### WORK REQUEST
Across the entries, how many lines have the string "gained" in them? Reply with only a number.

### DATA FOR THIS TASK
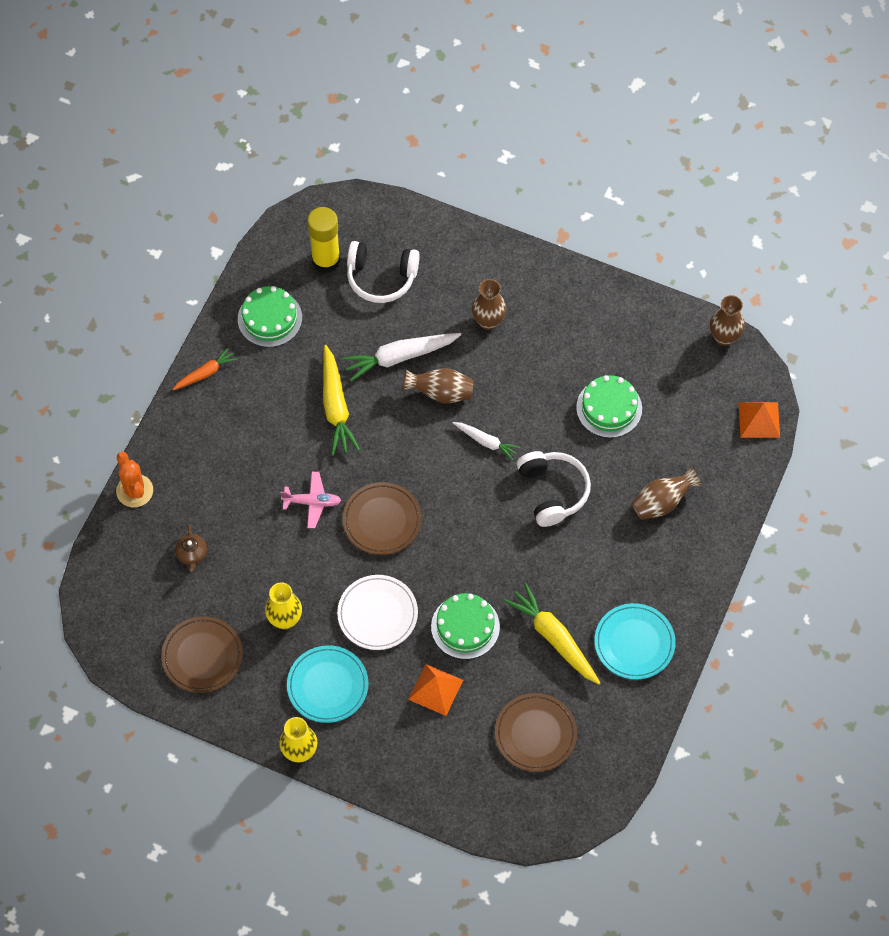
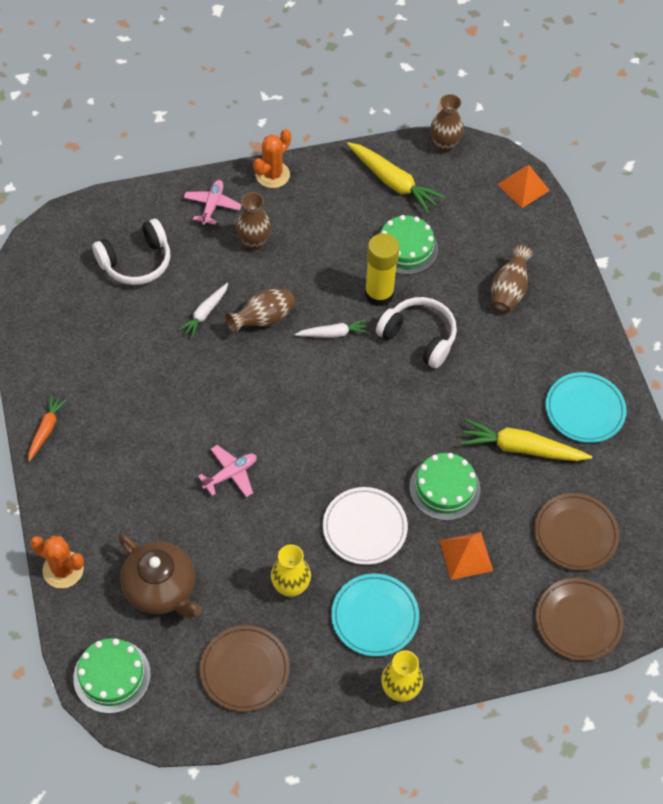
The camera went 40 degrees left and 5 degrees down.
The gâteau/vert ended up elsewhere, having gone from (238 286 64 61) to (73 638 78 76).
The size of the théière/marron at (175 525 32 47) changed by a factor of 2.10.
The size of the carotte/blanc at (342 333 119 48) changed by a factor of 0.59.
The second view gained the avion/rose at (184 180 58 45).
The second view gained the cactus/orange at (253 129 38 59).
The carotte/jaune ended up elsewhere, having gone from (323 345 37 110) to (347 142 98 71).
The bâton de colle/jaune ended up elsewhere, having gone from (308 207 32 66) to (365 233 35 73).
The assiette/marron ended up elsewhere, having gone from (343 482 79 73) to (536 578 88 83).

### EXERCISE RESULT
2